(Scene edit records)
↓↓↓

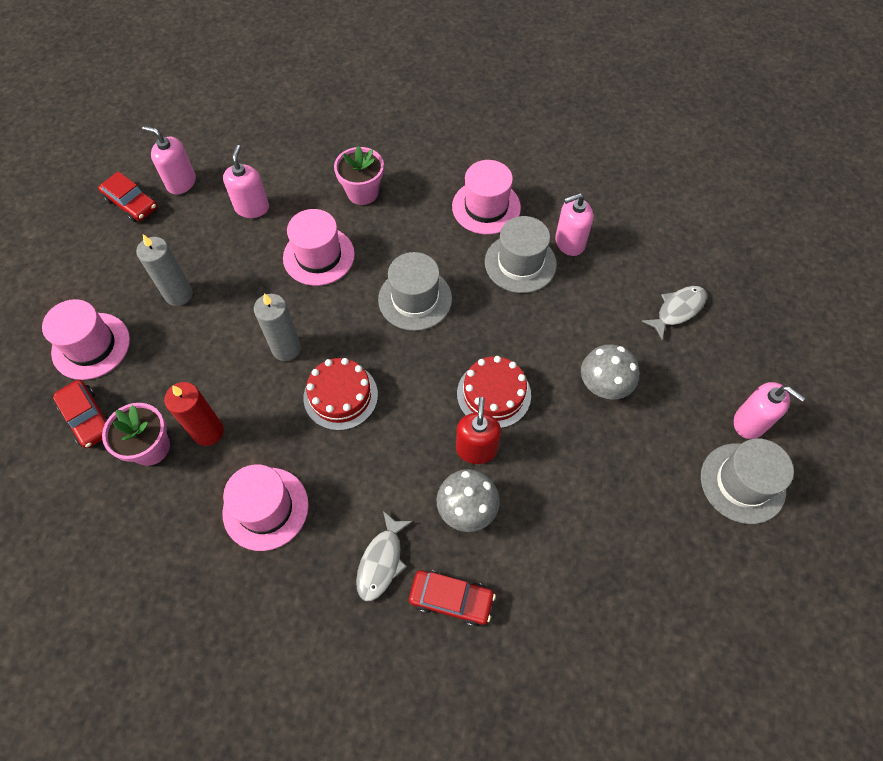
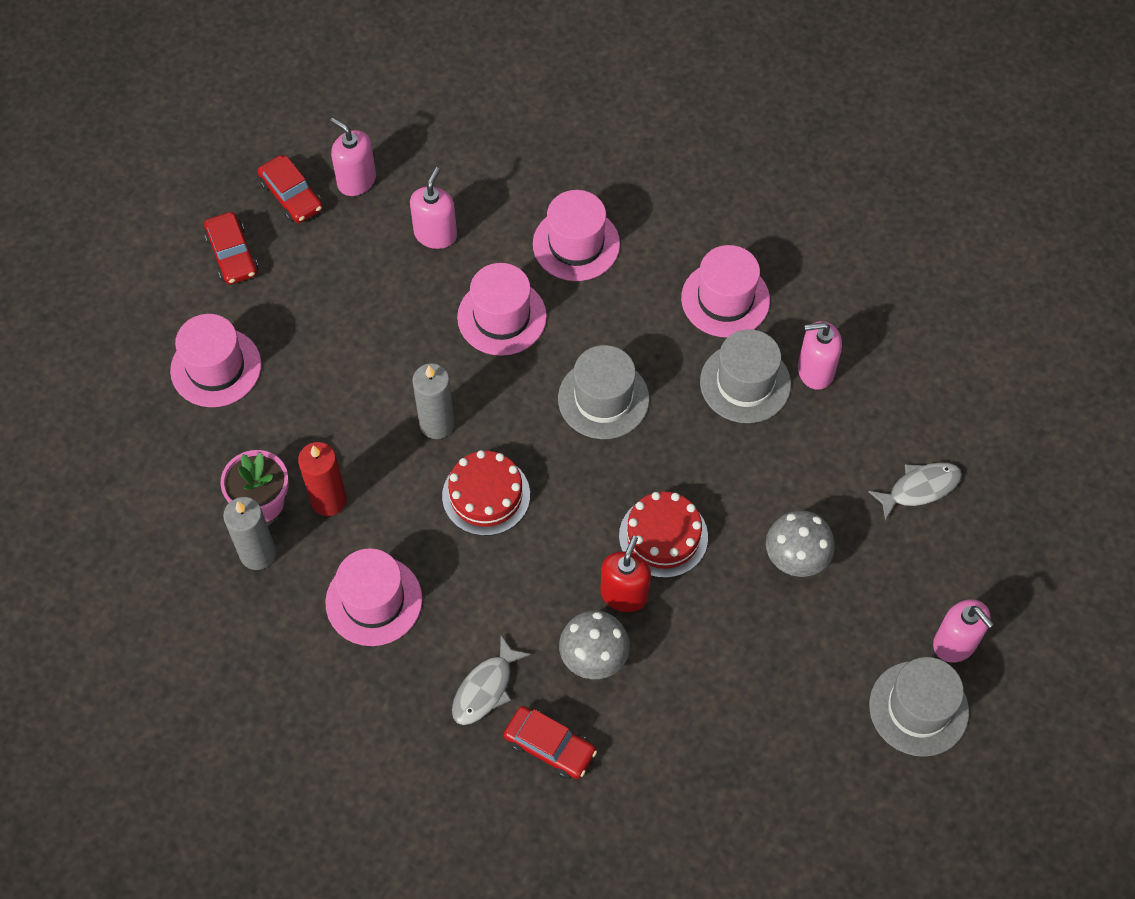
camera: 15 degrees right, 0 degrees up
(87, 418) = (199, 452): red car -> red car (232, 254)
(179, 294) = (326, 327): grey candle -> grey candle (258, 553)
(362, 192) = (576, 244): pink flower pot -> pink hat

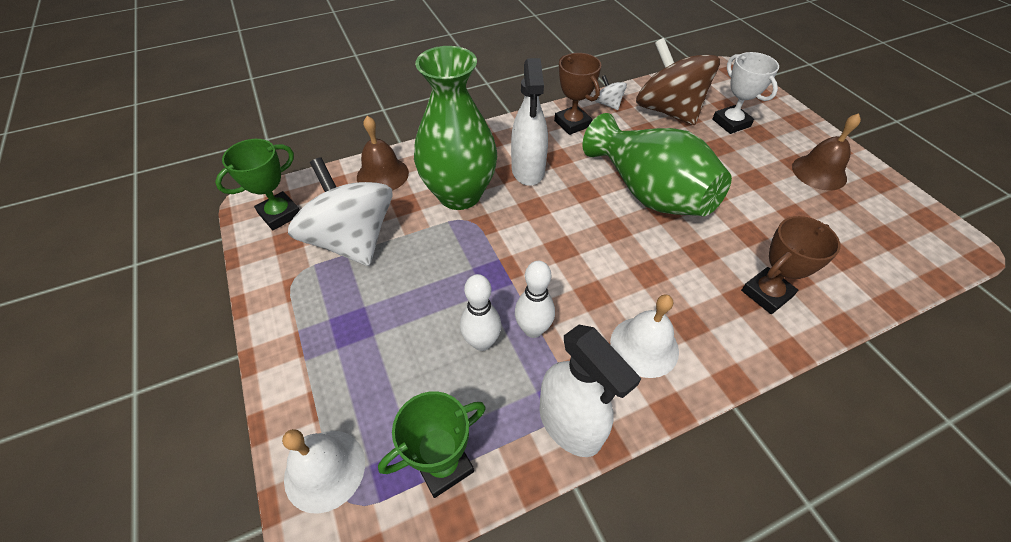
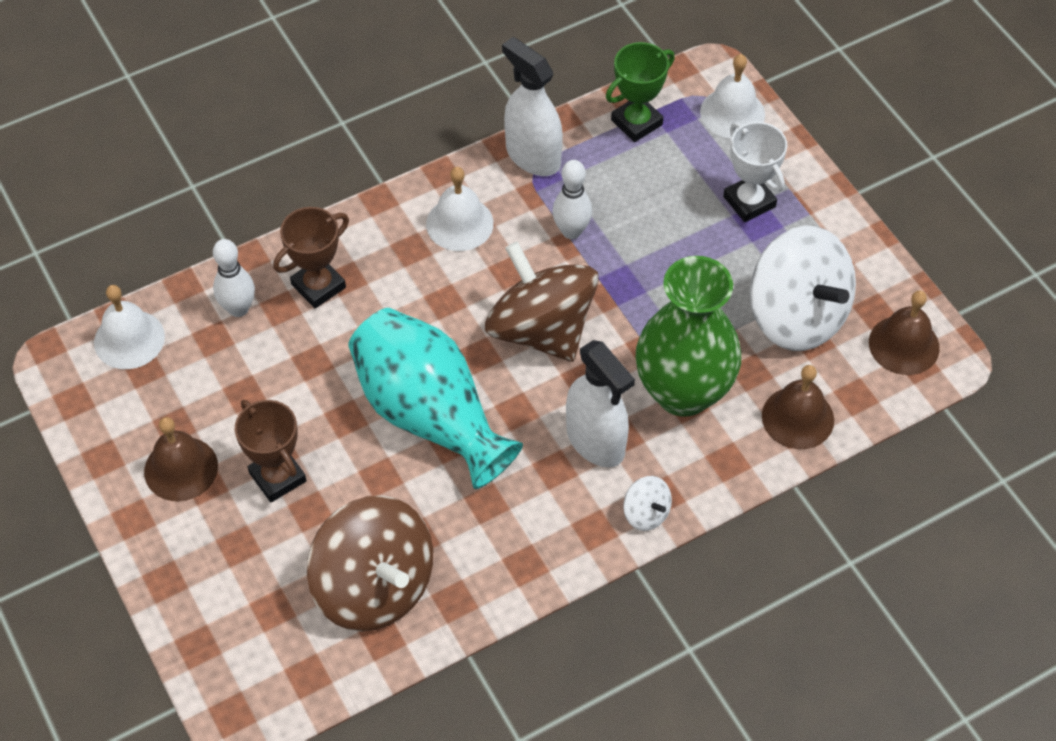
camera: 175 degrees right, 5 degrees up
(280, 214) = (904, 345): green trophy -> brown bell
(482, 342) = (621, 216): white bowling pin -> white bowling pin (238, 309)
(528, 170) = (595, 441): white spray bottle -> white spray bottle turned 150 degrees clockwise
(564, 244) = (541, 329): none -> brown spinning top
(572, 123) = (533, 543): brown trophy -> brown trophy (277, 477)
(608, 104) = (473, 596): white spinning top -> white spinning top (646, 513)
(648, 192) = (429, 415): green vase -> turquoise vase
(731, 123) = (277, 565): white trophy -> white trophy (749, 202)
(914, 260) = (129, 339): none -> white bell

↑↑↑

Word for word, print all of the data; skip the pictures.

camera: 15 degrees right, 0 degrees up
(87, 418) = (199, 452): red car -> red car (232, 254)
(179, 294) = (326, 327): grey candle -> grey candle (258, 553)
(362, 192) = (576, 244): pink flower pot -> pink hat

camera: 175 degrees right, 5 degrees up
(280, 214) = (904, 345): green trophy -> brown bell
(482, 342) = (621, 216): white bowling pin -> white bowling pin (238, 309)
(528, 170) = (595, 441): white spray bottle -> white spray bottle turned 150 degrees clockwise
(564, 244) = (541, 329): none -> brown spinning top
(572, 123) = (533, 543): brown trophy -> brown trophy (277, 477)
(608, 104) = (473, 596): white spinning top -> white spinning top (646, 513)
(648, 192) = (429, 415): green vase -> turquoise vase
(731, 123) = (277, 565): white trophy -> white trophy (749, 202)
(914, 260) = (129, 339): none -> white bell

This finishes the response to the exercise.